Work item »
This exercise calls for every line of the data below with the string "Spare" in it.

Task material »
┌────────

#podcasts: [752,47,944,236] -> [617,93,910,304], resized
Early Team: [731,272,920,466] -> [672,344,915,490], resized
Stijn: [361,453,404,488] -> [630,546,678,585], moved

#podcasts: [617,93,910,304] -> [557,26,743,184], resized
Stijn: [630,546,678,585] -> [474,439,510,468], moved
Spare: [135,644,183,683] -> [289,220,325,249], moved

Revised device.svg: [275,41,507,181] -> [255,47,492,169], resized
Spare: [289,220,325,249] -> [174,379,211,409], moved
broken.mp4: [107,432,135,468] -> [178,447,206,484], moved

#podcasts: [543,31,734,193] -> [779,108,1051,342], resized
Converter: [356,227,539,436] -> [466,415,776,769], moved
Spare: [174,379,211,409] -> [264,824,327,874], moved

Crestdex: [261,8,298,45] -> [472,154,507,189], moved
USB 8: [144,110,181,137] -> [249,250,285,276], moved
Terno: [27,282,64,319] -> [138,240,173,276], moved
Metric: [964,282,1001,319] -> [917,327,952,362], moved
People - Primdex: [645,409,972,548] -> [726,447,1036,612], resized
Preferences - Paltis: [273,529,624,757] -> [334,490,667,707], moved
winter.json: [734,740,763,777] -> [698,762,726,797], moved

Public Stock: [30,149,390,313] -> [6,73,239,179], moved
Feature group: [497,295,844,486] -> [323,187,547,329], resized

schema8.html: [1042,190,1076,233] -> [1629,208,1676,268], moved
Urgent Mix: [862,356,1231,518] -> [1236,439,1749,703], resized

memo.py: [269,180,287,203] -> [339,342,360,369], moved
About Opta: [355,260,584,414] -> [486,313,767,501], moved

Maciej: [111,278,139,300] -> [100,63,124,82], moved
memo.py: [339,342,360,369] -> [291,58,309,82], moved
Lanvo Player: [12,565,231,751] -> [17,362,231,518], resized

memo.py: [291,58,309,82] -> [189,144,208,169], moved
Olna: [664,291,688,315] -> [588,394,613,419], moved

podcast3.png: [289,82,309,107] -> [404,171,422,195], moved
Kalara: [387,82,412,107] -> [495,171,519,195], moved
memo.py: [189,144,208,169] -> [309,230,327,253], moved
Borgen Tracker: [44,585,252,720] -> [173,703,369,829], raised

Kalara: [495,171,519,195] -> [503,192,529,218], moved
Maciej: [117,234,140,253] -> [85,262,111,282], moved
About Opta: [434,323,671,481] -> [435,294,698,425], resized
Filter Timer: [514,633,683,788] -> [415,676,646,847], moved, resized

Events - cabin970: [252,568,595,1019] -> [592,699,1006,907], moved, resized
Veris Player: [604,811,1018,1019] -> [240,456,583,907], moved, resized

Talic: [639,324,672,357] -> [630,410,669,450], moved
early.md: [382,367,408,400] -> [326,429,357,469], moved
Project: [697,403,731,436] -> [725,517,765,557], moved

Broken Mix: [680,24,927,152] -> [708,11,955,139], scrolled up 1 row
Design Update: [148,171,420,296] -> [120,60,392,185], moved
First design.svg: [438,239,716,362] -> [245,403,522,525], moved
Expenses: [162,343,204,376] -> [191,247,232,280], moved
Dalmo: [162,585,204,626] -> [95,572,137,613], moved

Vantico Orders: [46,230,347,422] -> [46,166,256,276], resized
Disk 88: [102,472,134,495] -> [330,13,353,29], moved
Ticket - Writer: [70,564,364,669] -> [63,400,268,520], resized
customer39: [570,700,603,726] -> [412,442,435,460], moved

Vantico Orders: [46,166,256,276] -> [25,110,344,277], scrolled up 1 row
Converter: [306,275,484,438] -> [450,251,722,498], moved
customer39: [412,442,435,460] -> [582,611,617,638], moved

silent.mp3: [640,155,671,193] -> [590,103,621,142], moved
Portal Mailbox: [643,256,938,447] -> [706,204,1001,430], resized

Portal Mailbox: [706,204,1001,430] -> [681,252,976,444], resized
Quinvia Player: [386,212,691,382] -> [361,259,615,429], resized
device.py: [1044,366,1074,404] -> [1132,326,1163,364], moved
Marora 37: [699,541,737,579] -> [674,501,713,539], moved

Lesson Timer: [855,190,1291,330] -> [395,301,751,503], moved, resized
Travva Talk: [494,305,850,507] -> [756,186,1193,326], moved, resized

└────────

Task output »
Spare: [135,644,183,683] -> [289,220,325,249], moved
Spare: [289,220,325,249] -> [174,379,211,409], moved
Spare: [174,379,211,409] -> [264,824,327,874], moved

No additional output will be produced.